[Collected data entries]
*** Begin section ***

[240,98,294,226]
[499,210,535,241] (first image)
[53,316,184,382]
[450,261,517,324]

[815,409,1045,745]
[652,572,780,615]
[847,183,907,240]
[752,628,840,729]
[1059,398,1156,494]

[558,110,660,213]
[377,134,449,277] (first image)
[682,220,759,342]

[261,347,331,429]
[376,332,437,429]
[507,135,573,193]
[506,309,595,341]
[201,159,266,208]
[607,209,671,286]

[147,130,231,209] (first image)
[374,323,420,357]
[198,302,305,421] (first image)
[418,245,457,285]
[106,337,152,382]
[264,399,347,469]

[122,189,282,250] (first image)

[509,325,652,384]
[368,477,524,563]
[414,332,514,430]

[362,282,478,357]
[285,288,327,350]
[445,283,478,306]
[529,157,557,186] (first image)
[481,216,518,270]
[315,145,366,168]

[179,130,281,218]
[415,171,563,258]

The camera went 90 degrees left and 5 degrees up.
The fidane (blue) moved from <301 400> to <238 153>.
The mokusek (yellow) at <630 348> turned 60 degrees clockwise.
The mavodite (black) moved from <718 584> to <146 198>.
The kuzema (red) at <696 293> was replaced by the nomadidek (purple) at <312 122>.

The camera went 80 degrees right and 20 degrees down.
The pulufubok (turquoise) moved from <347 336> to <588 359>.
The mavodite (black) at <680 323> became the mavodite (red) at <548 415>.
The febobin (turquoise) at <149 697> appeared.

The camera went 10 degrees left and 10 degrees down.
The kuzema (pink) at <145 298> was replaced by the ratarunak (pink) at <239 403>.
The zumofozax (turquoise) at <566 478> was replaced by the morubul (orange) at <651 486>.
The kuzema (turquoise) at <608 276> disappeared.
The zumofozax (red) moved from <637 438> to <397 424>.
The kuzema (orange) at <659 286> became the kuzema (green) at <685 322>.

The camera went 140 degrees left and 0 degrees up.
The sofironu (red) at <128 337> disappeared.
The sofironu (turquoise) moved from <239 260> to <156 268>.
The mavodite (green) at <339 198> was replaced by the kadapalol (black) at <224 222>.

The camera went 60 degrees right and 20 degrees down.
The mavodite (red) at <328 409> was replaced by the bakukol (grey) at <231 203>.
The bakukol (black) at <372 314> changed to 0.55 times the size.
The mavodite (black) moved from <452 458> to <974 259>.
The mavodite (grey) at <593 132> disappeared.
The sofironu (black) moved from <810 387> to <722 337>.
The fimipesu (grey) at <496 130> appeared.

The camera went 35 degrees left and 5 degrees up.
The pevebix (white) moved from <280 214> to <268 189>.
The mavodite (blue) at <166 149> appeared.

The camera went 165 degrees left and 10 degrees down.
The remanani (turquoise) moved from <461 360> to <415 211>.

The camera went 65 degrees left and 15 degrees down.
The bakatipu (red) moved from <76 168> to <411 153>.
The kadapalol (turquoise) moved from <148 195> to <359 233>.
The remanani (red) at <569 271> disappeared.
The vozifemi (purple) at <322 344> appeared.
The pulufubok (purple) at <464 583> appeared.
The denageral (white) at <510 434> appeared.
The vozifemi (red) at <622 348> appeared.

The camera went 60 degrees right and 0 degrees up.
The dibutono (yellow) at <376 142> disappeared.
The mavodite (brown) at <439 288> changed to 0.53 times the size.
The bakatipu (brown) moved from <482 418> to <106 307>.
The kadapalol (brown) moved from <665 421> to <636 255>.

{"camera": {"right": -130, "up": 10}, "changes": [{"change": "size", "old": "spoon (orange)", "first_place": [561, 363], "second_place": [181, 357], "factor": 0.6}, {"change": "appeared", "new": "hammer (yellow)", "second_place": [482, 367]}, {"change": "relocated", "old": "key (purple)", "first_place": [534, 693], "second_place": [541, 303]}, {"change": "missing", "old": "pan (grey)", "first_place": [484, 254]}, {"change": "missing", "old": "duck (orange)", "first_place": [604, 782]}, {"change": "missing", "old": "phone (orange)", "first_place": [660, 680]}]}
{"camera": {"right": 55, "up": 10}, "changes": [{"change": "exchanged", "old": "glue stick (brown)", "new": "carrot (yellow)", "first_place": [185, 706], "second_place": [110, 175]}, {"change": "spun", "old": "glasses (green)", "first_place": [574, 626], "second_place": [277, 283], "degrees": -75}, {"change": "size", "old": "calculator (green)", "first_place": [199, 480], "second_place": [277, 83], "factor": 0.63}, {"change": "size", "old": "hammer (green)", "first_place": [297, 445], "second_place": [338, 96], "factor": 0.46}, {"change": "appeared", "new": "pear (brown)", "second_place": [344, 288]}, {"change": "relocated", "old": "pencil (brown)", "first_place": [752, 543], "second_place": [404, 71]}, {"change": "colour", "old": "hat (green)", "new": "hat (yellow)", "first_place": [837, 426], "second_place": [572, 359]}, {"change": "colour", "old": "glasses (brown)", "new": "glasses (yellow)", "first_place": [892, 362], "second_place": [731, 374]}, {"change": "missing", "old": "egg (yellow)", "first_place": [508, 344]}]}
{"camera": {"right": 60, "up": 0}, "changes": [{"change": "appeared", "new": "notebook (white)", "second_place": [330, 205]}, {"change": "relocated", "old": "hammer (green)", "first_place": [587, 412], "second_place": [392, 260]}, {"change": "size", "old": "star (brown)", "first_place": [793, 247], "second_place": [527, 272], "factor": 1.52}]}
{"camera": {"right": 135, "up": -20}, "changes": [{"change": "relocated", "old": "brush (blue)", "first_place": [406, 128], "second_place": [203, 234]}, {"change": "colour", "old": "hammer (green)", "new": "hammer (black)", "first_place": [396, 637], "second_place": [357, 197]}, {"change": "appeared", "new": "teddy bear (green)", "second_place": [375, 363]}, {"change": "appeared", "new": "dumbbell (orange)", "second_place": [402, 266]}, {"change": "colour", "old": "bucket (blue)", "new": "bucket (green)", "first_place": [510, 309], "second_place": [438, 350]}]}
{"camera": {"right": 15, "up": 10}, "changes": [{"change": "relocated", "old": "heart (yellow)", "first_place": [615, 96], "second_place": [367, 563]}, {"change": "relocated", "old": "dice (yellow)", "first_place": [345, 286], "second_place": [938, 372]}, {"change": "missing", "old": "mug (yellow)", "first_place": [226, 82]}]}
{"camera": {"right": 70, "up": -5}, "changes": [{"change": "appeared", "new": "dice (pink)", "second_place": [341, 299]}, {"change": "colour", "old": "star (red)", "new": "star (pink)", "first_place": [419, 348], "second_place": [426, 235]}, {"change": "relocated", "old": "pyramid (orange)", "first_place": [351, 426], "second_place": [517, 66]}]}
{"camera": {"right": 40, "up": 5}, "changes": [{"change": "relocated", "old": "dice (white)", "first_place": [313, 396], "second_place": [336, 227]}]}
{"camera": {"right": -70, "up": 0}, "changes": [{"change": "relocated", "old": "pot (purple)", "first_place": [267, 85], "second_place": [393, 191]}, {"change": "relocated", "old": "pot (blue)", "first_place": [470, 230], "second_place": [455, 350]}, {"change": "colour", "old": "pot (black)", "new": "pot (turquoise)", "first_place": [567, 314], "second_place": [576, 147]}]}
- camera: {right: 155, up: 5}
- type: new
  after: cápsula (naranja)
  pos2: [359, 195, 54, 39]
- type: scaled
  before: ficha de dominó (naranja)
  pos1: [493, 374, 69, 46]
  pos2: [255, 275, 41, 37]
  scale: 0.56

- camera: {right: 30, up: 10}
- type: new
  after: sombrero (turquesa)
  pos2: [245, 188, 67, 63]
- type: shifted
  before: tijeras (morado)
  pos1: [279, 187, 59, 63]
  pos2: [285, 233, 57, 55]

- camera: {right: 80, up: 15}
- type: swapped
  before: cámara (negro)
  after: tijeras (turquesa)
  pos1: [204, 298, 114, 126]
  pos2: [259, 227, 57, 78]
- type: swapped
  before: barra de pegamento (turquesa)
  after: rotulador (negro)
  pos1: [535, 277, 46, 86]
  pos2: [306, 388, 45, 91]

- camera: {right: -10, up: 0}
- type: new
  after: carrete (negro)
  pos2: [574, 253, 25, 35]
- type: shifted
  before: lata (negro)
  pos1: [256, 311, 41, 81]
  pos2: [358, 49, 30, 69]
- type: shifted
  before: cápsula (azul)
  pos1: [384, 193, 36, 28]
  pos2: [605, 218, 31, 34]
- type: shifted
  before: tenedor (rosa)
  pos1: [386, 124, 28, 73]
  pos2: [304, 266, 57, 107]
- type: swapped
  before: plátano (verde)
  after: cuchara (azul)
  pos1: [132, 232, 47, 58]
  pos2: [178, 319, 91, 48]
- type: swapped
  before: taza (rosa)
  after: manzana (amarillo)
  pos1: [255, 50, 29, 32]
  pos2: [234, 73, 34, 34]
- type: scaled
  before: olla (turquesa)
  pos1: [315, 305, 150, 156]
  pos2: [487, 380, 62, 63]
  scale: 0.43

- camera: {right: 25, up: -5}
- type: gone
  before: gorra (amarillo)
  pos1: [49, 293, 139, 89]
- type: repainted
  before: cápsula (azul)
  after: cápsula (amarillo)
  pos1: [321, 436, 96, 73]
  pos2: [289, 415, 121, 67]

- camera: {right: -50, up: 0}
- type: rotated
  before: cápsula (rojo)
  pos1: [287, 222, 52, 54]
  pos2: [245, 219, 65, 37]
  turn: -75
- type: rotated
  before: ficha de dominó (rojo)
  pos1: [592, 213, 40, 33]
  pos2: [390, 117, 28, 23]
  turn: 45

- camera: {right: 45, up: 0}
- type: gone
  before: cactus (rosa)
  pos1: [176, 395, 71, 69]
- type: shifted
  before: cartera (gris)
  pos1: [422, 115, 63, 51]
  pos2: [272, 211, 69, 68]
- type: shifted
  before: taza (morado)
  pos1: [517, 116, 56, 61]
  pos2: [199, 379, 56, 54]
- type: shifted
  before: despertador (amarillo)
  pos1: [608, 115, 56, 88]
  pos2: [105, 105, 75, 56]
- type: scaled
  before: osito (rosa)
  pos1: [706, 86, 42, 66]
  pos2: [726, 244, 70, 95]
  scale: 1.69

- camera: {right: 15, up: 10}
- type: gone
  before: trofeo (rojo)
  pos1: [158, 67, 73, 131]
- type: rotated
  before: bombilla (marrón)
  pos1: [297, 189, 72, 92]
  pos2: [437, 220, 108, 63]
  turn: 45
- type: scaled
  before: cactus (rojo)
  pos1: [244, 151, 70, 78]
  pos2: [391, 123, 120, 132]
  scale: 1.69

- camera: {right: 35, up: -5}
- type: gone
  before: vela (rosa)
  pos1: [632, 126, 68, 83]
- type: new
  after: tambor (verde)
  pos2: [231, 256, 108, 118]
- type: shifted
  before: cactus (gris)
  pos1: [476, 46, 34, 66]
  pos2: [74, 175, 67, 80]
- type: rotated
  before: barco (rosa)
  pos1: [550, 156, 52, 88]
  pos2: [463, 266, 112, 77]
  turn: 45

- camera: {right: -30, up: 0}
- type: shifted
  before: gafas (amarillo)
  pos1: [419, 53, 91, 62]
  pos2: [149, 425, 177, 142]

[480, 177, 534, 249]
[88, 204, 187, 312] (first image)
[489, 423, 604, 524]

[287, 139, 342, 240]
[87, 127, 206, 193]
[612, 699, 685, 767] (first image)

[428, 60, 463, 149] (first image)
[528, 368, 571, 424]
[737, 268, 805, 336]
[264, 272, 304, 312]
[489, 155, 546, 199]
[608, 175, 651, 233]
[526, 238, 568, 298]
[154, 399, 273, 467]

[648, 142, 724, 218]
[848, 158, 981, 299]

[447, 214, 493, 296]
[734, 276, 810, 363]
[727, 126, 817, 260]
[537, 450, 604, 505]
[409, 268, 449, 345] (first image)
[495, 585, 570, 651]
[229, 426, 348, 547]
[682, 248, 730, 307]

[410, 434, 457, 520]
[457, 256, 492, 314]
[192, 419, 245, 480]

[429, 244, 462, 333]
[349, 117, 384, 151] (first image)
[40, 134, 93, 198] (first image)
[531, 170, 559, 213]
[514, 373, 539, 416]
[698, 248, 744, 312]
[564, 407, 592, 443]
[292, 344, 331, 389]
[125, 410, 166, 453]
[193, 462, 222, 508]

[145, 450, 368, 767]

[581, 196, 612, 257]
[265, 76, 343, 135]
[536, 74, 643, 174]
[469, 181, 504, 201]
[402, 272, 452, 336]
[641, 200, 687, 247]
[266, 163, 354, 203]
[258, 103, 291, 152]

*** End section ***

■ INSTRUCTIONS FOR THE TASK ■
The string "naranja": state how many lines above contain it, giving nothing but the number.

■ SOLUTION ■
2